Retype, without changes, every line from the line that contains "D2: schottky BAT85 (A W20, K W1) -> none" through the final line of the records. Exclude pictures.

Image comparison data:
-------------------------

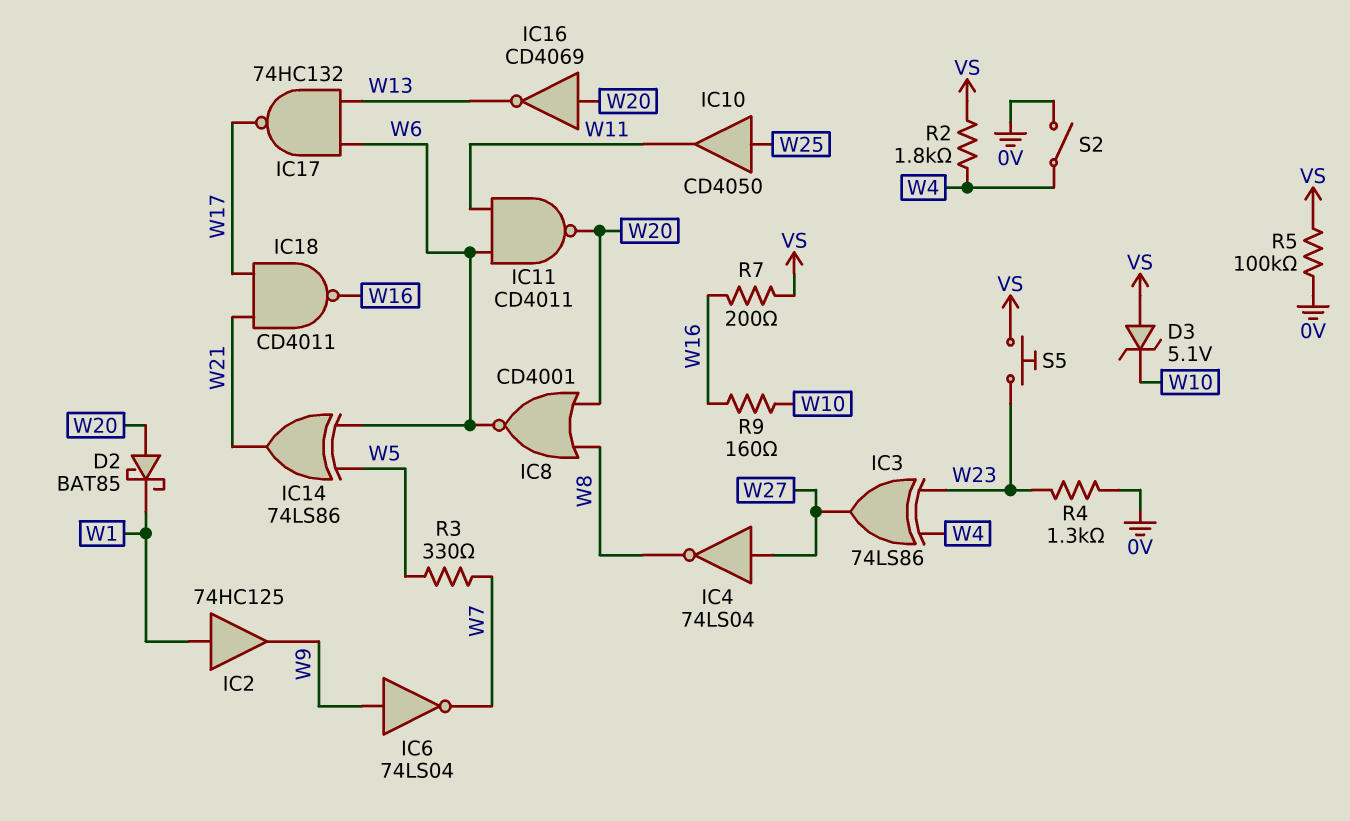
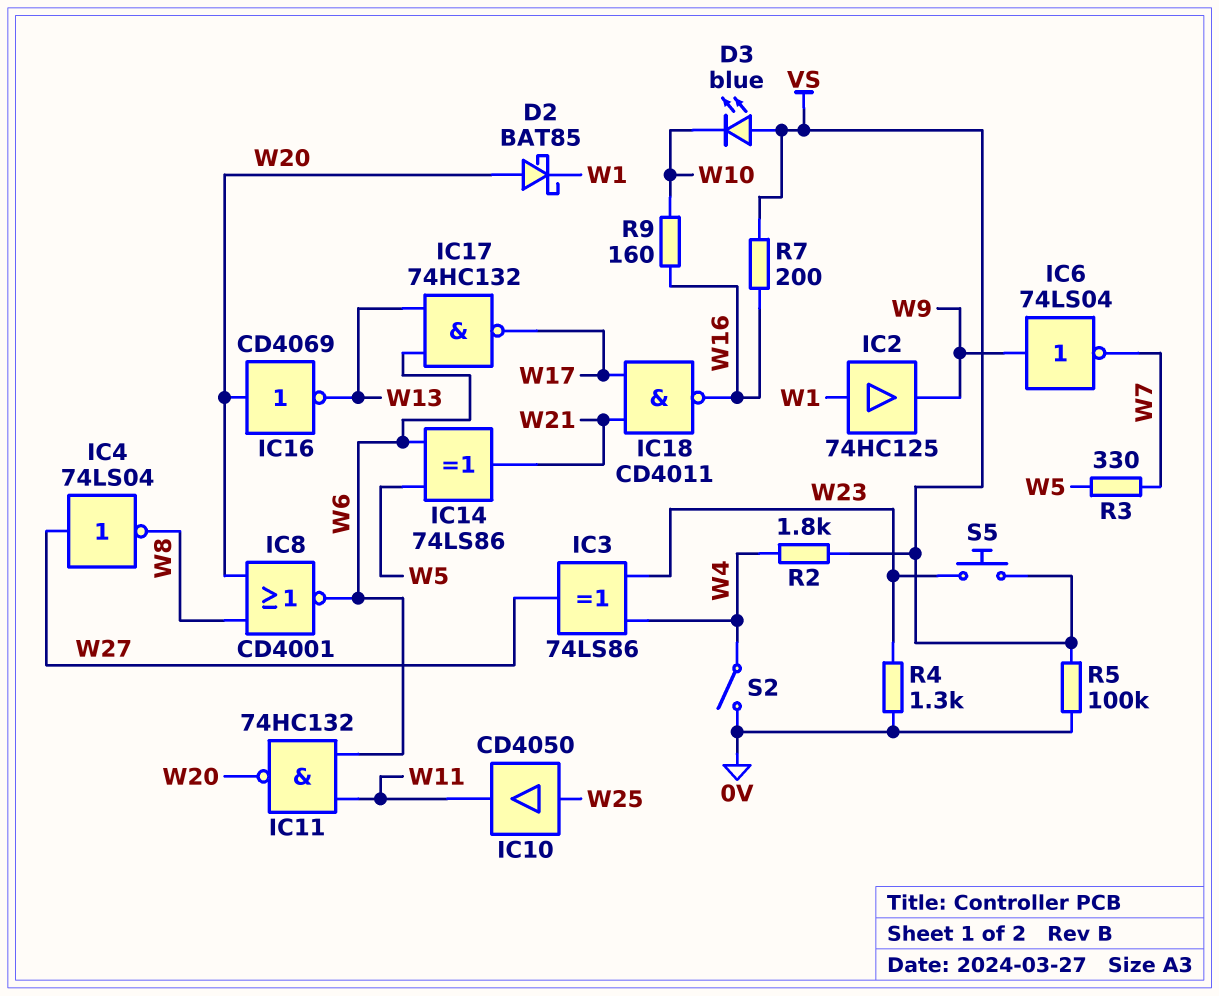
D3: zener 5.1V (A VS, K W10) -> LED blue (A VS, K W10)
IC11: NAND CD4011 (in W6, in W11, out W20) -> NAND 74HC132 (in W6, in W11, out W20)

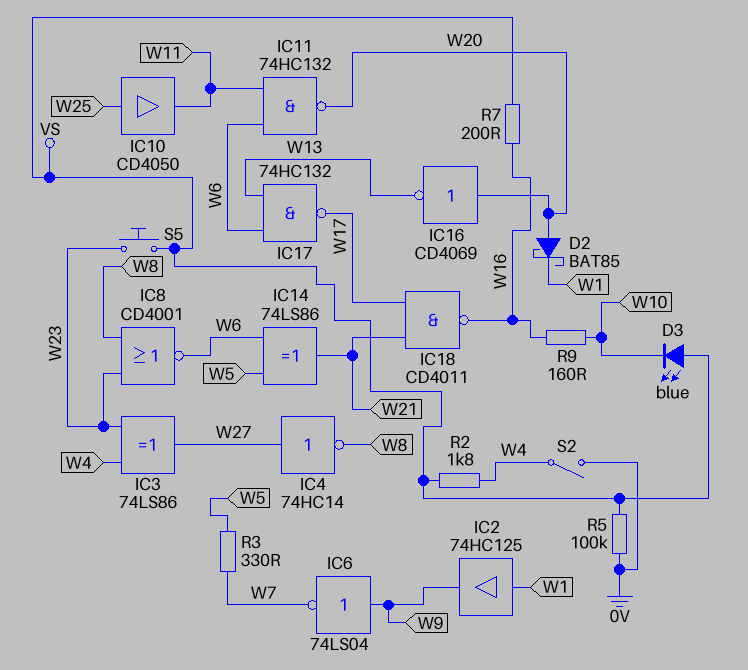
IC4: NOT 74LS04 (in W27, out W8) -> NOT 74HC14 (in W27, out W8)
IC8: NOR CD4001 (in W8, in W20, out W6) -> NOR CD4001 (in W8, in W23, out W6)
R4: 1.3k (0V, W23) -> none

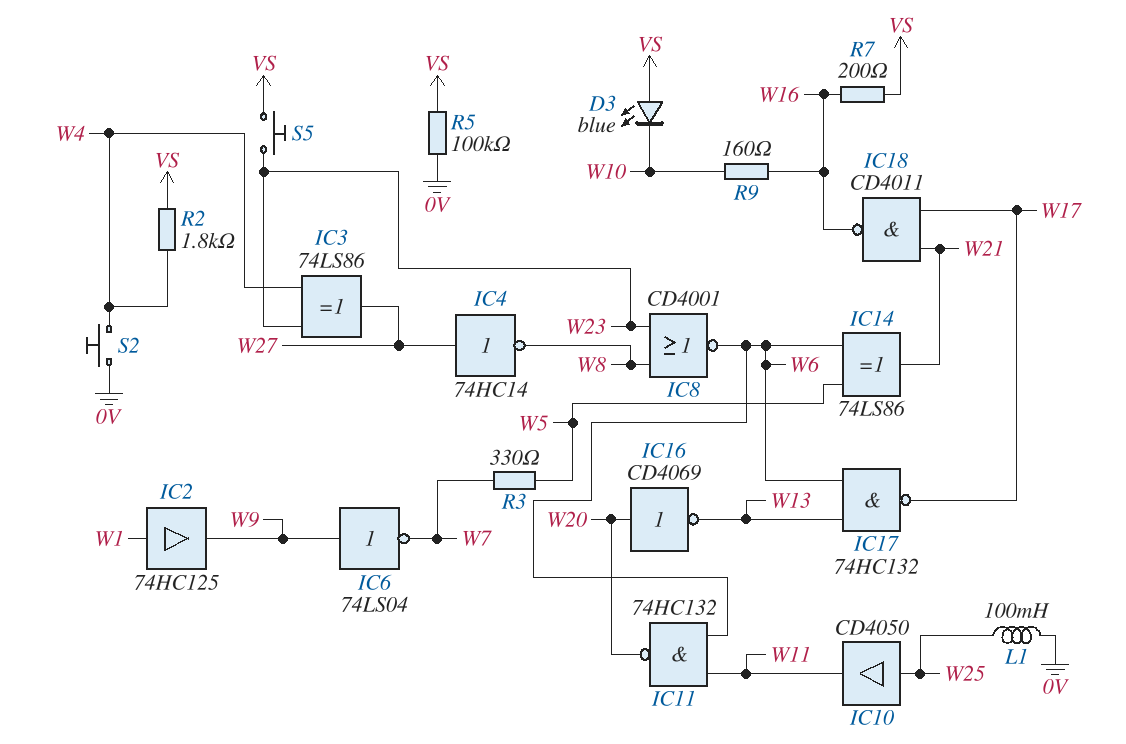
D2: schottky BAT85 (A W20, K W1) -> none
L1: none -> 100mH (0V, W25)
S2: switch (0V, W4) -> button (0V, W4)

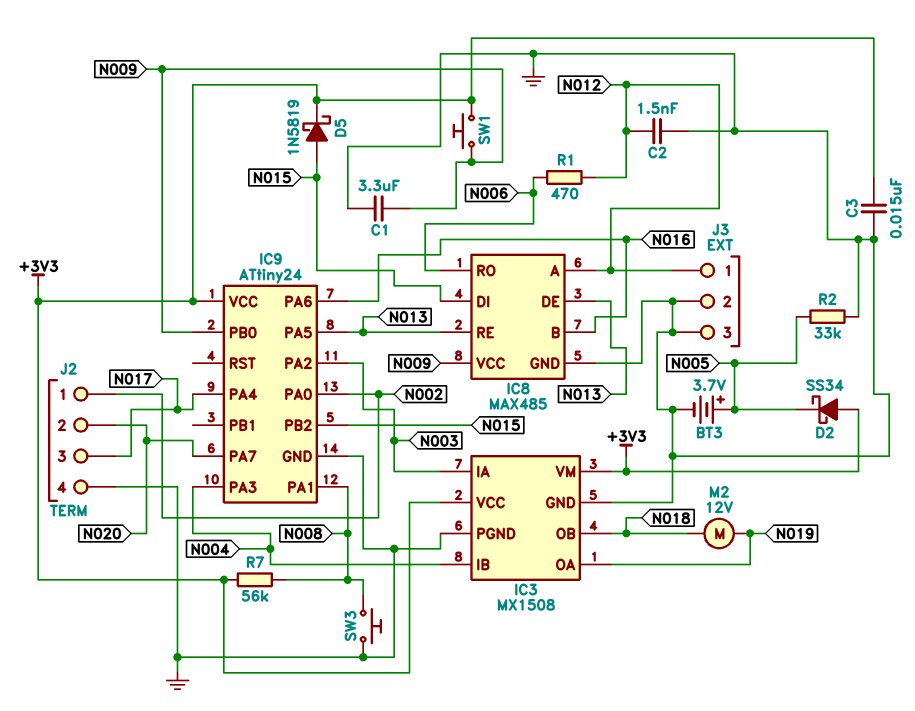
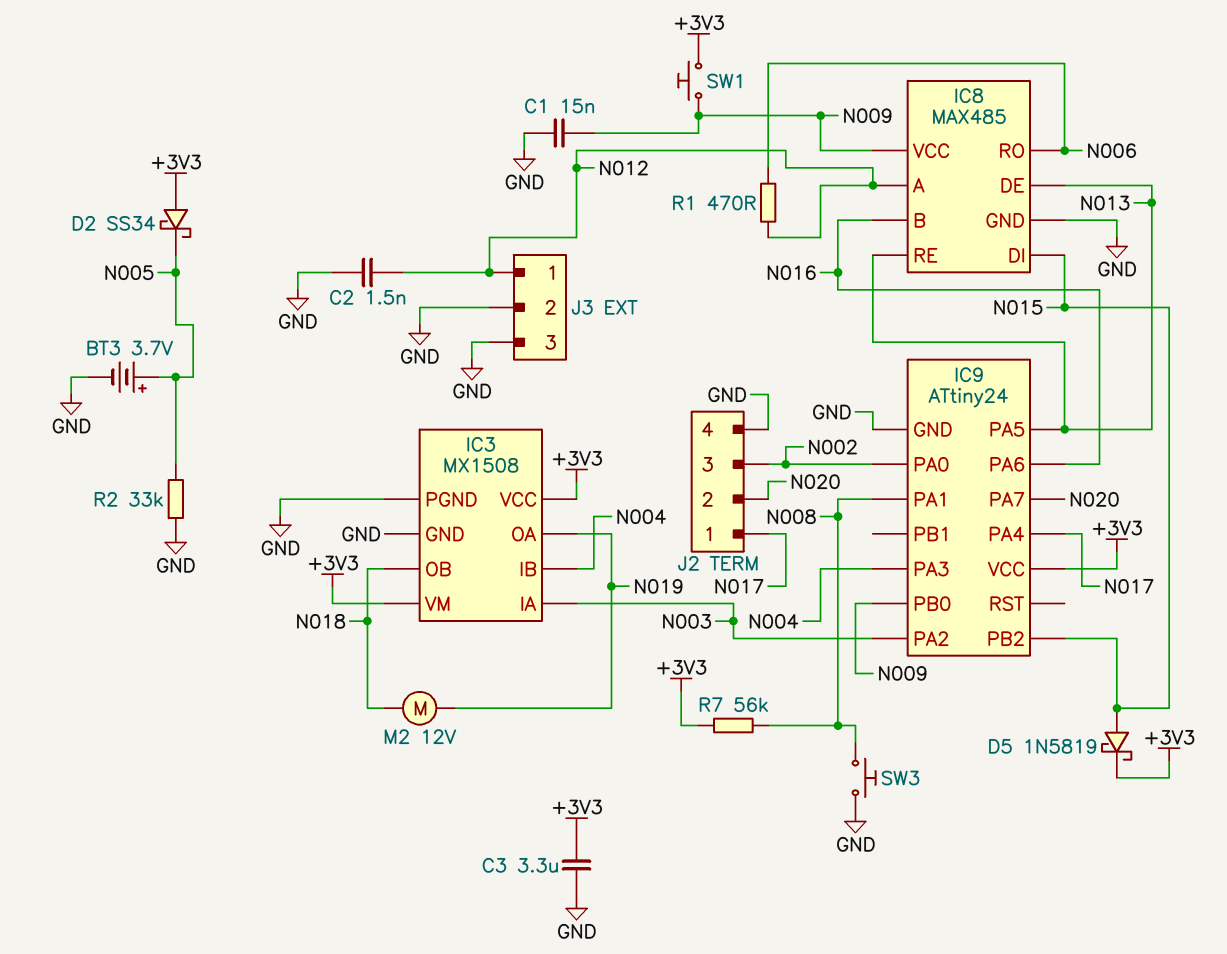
C1: 3.3uF (GND, N009) -> 15nF (GND, N009)
C3: 15nF (+3V3, GND) -> 3.3uF (+3V3, GND)
J2 pin 1: N002 -> N017
J2 pin 3: N017 -> N002

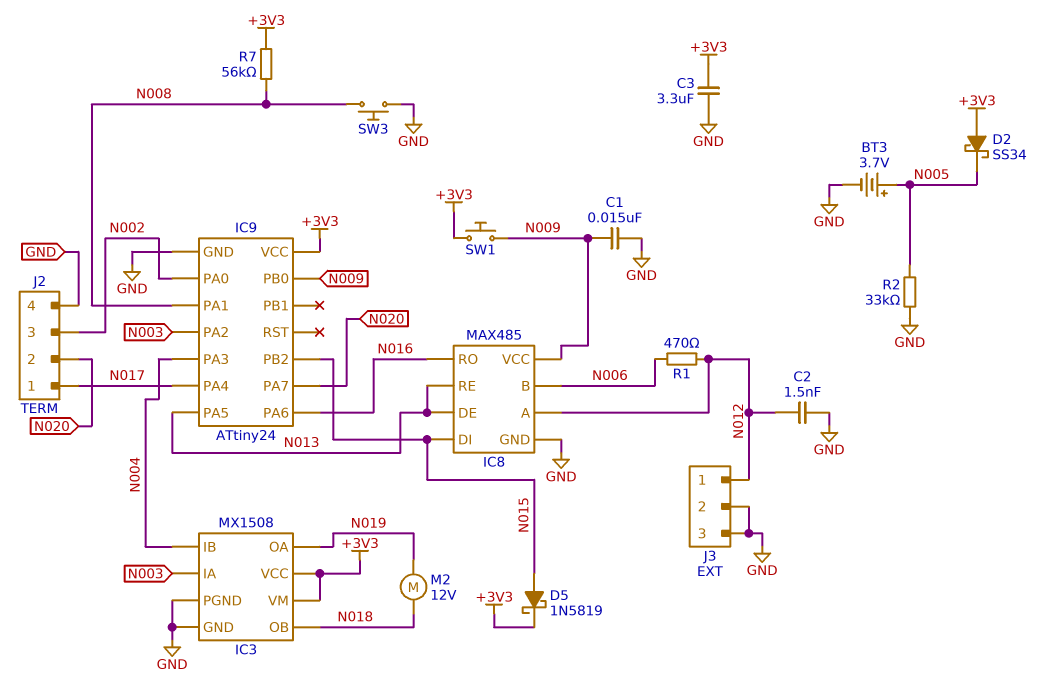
IC8 pin B: N016 -> N006
IC8 pin RO: N006 -> N016

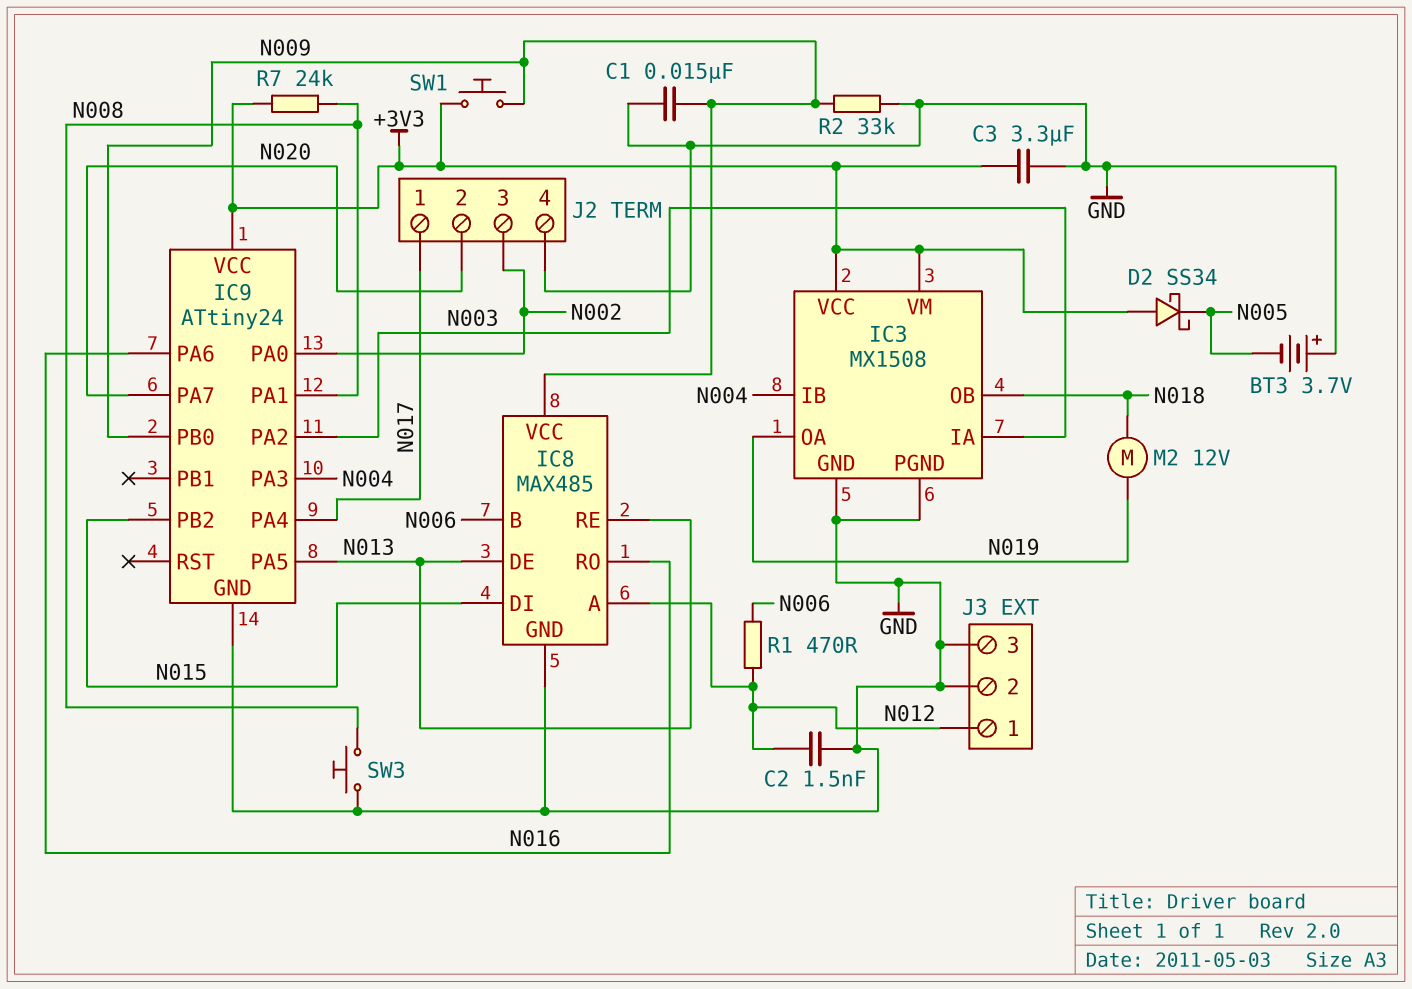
BT3: 3.7V (plus N005, minus GND) -> 3.7V (plus GND, minus N005)
D5: schottky 1N5819 (A N015, K +3V3) -> none
R2: 33k (GND, N005) -> 33k (GND, N009)
R7: 56k (+3V3, N008) -> 24k (+3V3, N008)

-------------------------

__Written solution__.
D2: schottky BAT85 (A W20, K W1) -> none
L1: none -> 100mH (0V, W25)
S2: switch (0V, W4) -> button (0V, W4)

C1: 3.3uF (GND, N009) -> 15nF (GND, N009)
C3: 15nF (+3V3, GND) -> 3.3uF (+3V3, GND)
J2 pin 1: N002 -> N017
J2 pin 3: N017 -> N002

IC8 pin B: N016 -> N006
IC8 pin RO: N006 -> N016

BT3: 3.7V (plus N005, minus GND) -> 3.7V (plus GND, minus N005)
D5: schottky 1N5819 (A N015, K +3V3) -> none
R2: 33k (GND, N005) -> 33k (GND, N009)
R7: 56k (+3V3, N008) -> 24k (+3V3, N008)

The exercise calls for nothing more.